Exercise:
Transcribe word for word the lines below from the line with "grey plane: 2 -> 1" through the line with "turquoise spoon: 3 -> 2", ends included.

Supplied information:
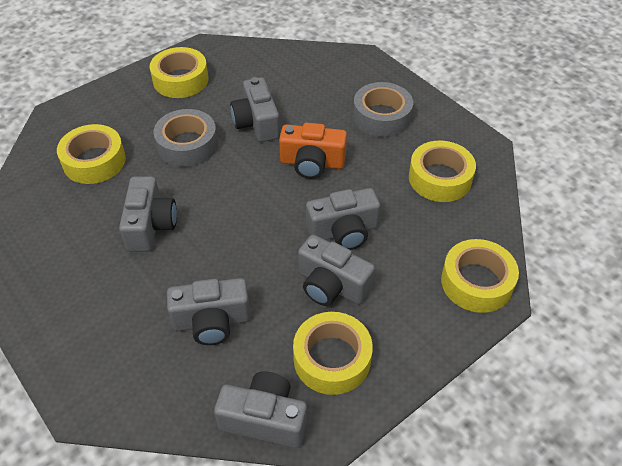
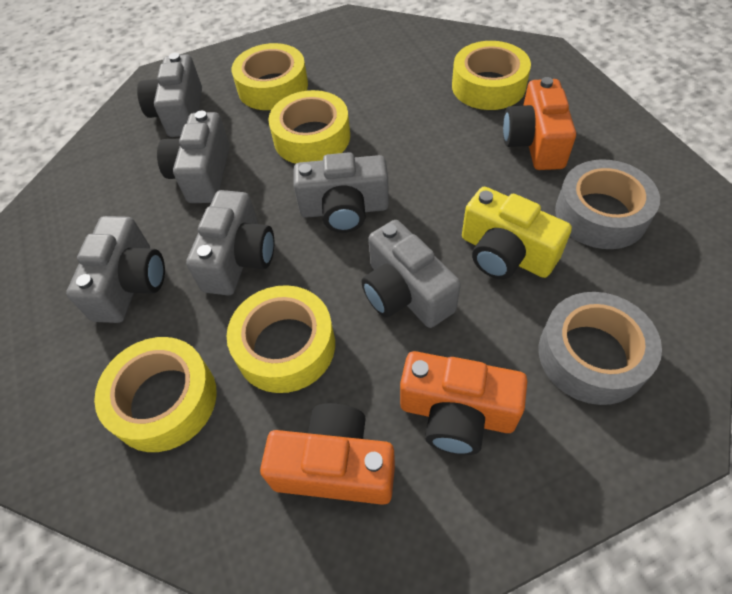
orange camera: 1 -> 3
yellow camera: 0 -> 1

...

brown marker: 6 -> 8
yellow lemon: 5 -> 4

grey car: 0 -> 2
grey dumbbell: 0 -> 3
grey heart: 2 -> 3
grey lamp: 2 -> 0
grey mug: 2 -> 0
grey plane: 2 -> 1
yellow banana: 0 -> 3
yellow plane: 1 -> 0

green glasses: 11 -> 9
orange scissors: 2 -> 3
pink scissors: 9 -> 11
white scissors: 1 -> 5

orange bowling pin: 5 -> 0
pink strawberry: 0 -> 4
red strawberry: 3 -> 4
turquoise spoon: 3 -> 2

* * *

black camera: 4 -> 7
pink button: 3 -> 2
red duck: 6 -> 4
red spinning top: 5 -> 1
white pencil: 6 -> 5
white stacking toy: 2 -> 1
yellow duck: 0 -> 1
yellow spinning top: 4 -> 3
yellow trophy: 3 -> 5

Output:
grey plane: 2 -> 1
yellow banana: 0 -> 3
yellow plane: 1 -> 0

green glasses: 11 -> 9
orange scissors: 2 -> 3
pink scissors: 9 -> 11
white scissors: 1 -> 5

orange bowling pin: 5 -> 0
pink strawberry: 0 -> 4
red strawberry: 3 -> 4
turquoise spoon: 3 -> 2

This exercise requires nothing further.